* [WORK ORDER]: In the records that follow, the lines from the one containing "black ring: 4 -> 5" to the one containing "red headphones: 8 -> 4", inclusive, are to be given again exactly.

* [EXCERPTED RECORDS]:
*** Begin section ***

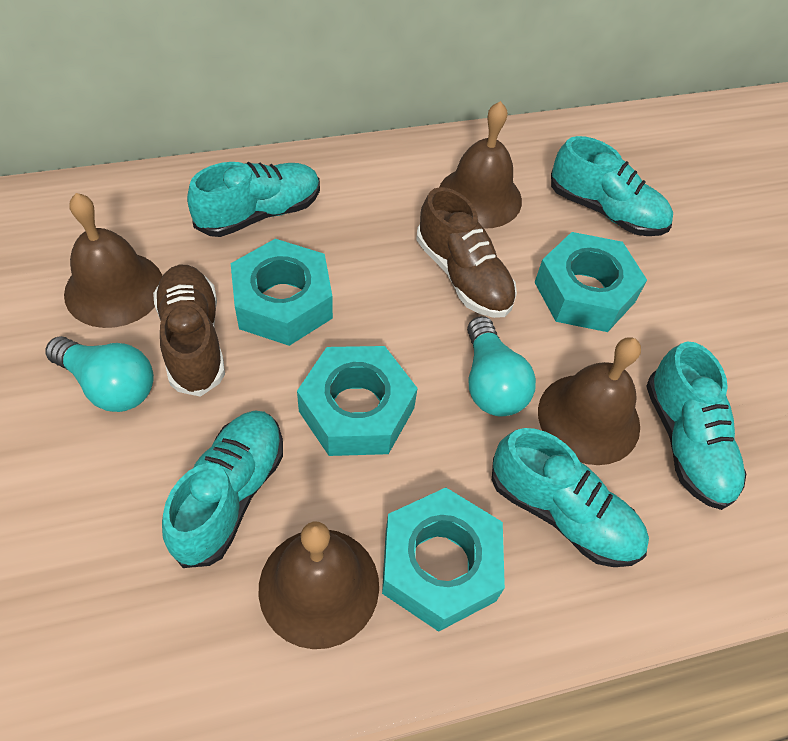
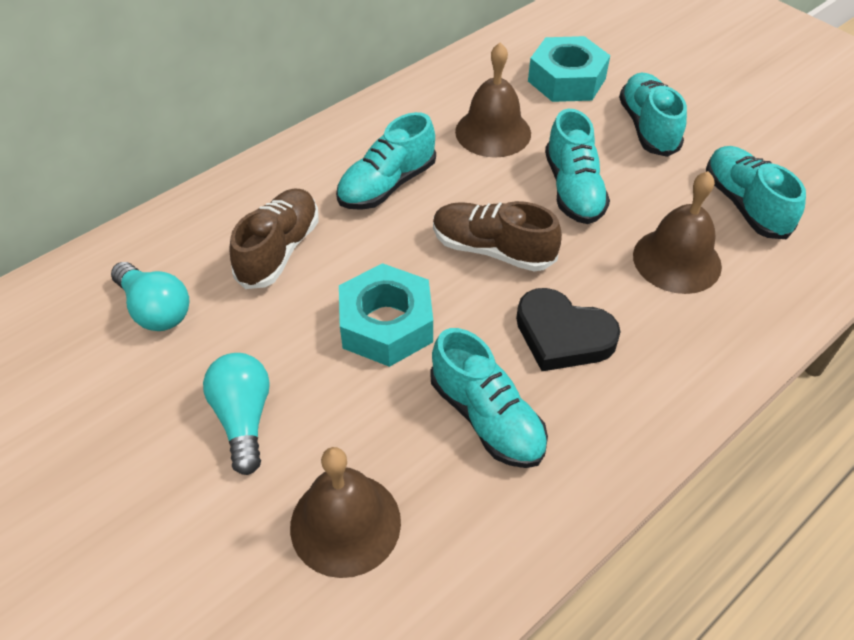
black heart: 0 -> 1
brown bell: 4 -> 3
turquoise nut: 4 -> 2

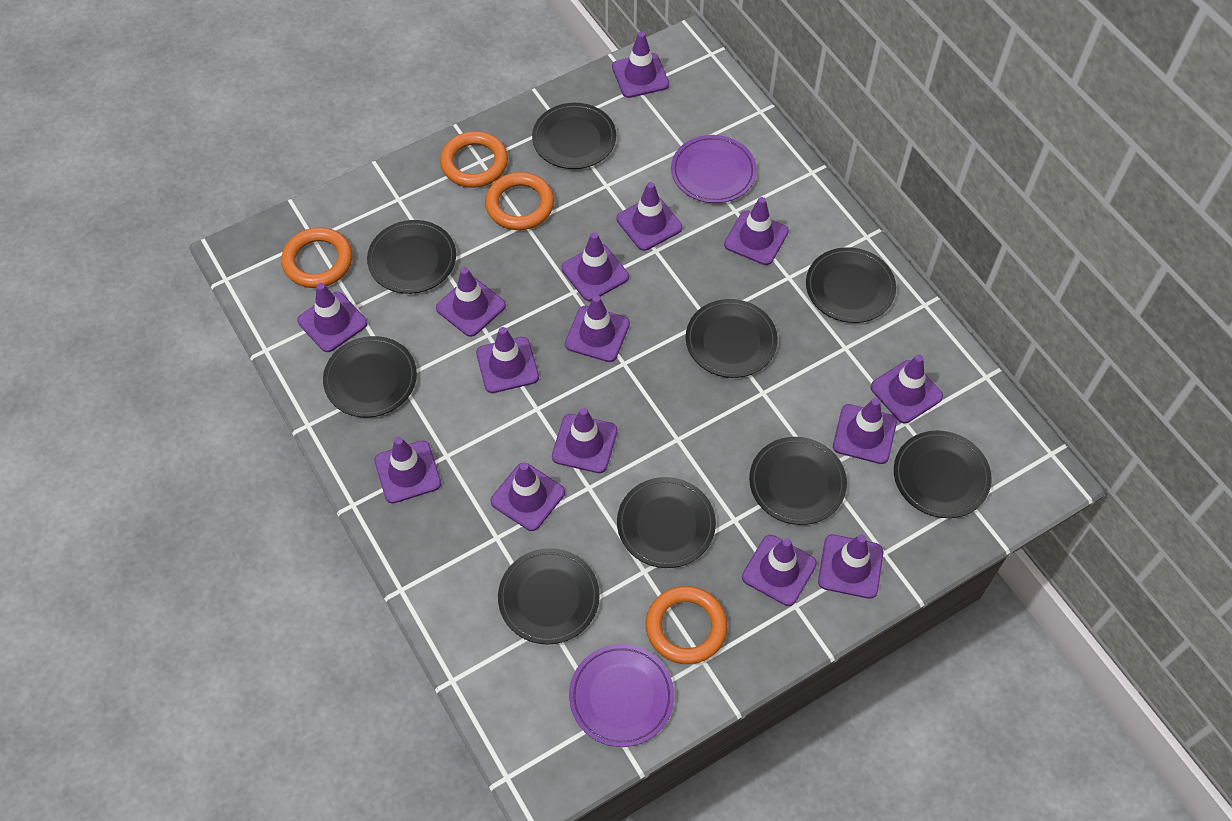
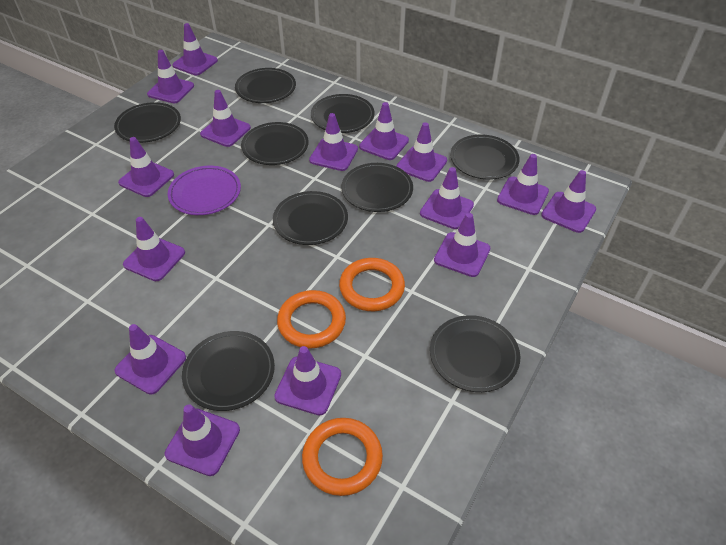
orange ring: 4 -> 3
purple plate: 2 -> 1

*** End section ***
*** Begin section ***

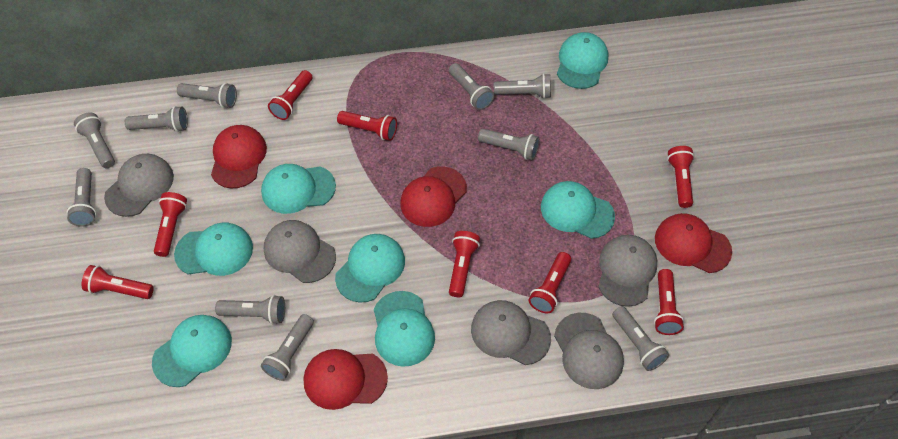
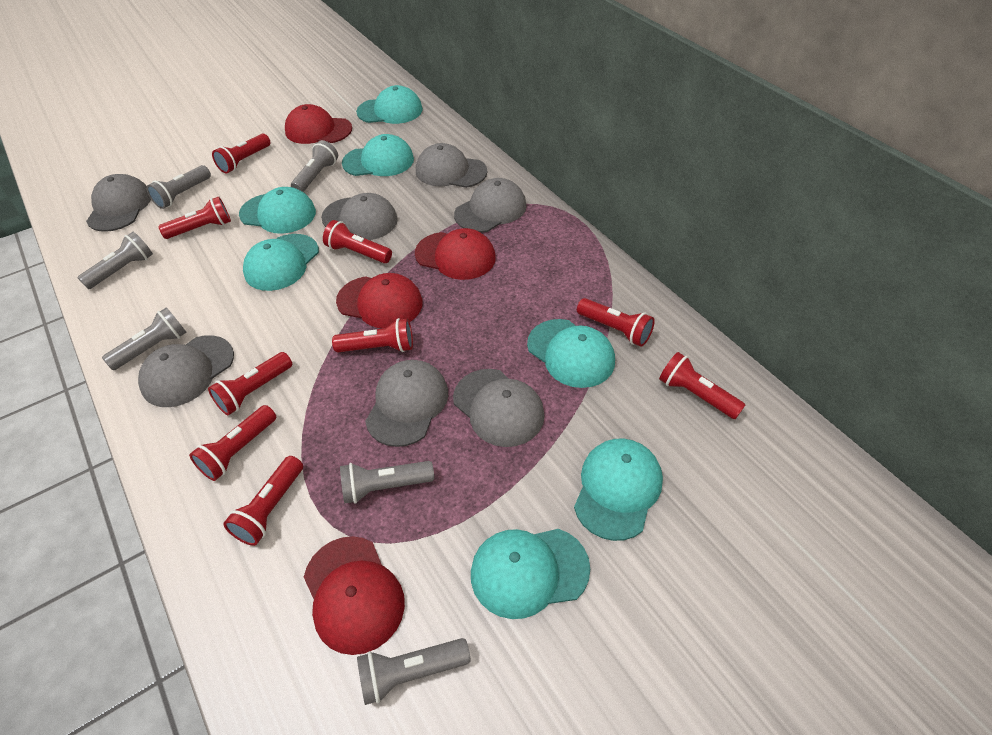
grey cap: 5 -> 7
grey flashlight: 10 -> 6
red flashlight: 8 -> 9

*** End section ***
*** Begin section ***

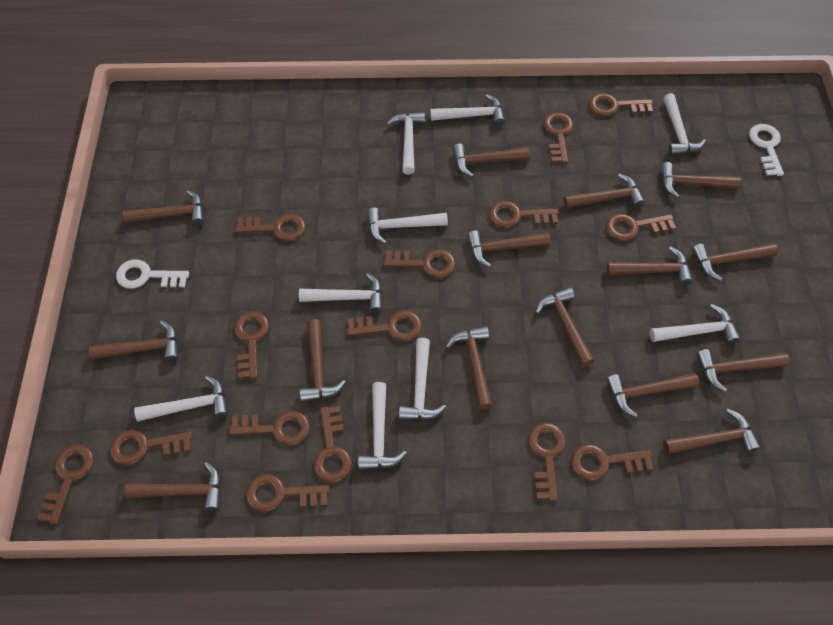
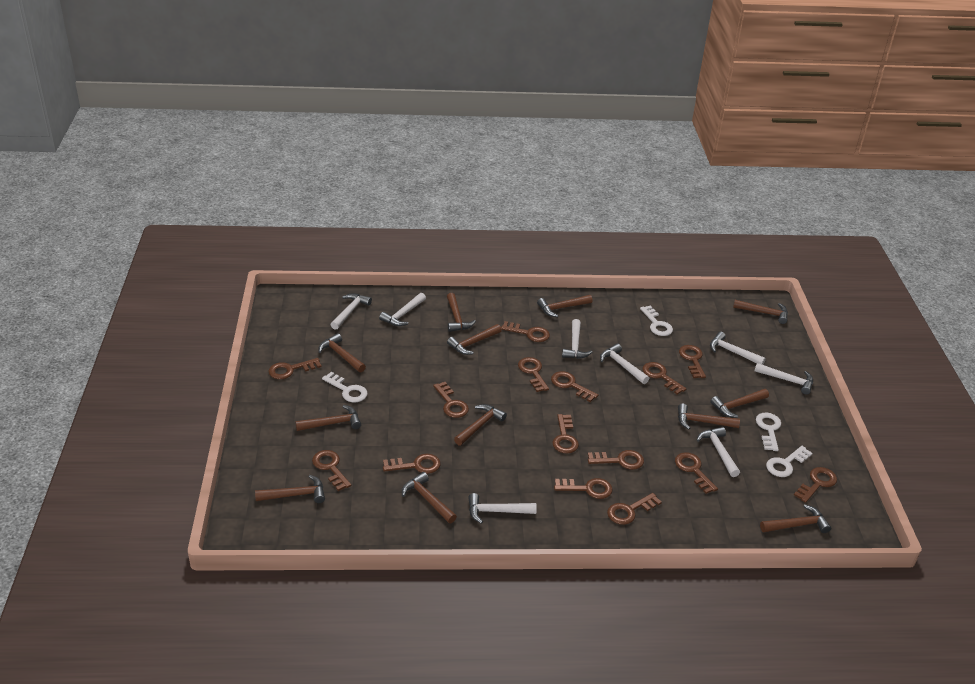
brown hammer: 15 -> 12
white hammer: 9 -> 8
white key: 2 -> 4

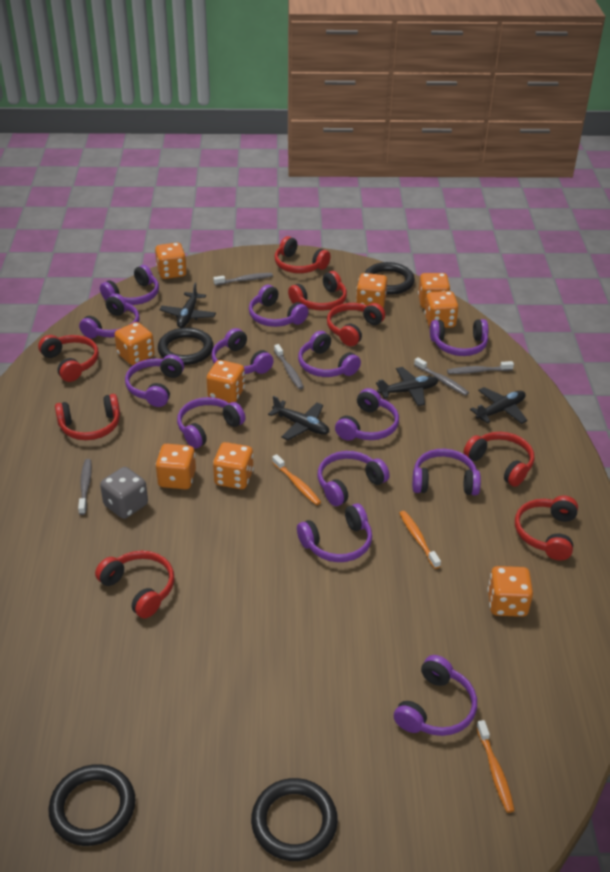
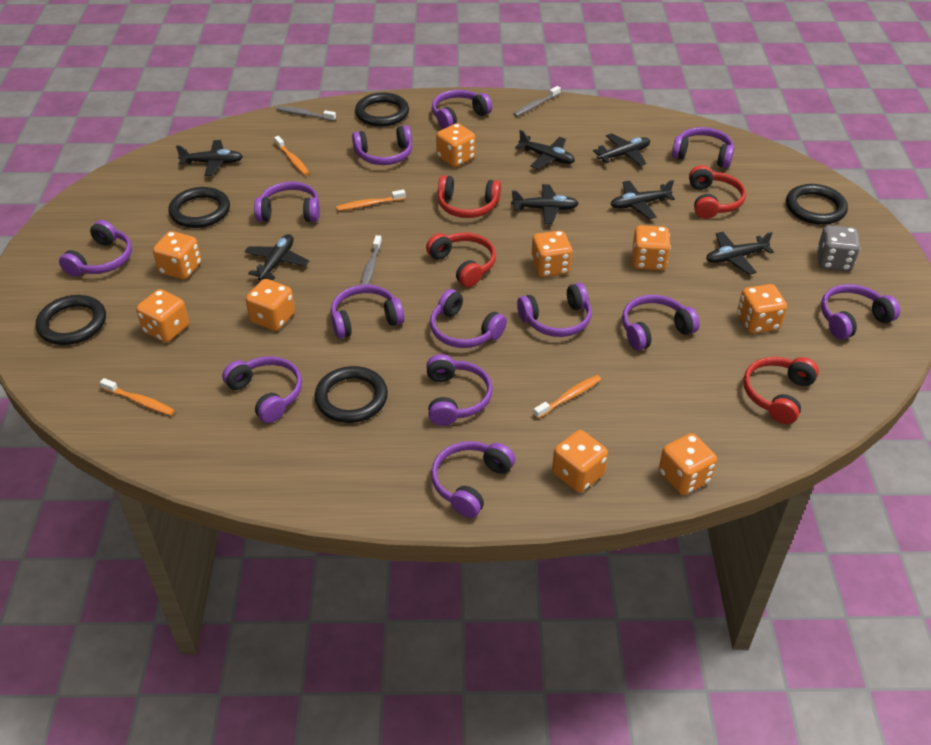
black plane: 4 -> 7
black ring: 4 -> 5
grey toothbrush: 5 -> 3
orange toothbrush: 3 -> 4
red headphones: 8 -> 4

*** End section ***

* [RESULT OF THE EXERCISE]:
black ring: 4 -> 5
grey toothbrush: 5 -> 3
orange toothbrush: 3 -> 4
red headphones: 8 -> 4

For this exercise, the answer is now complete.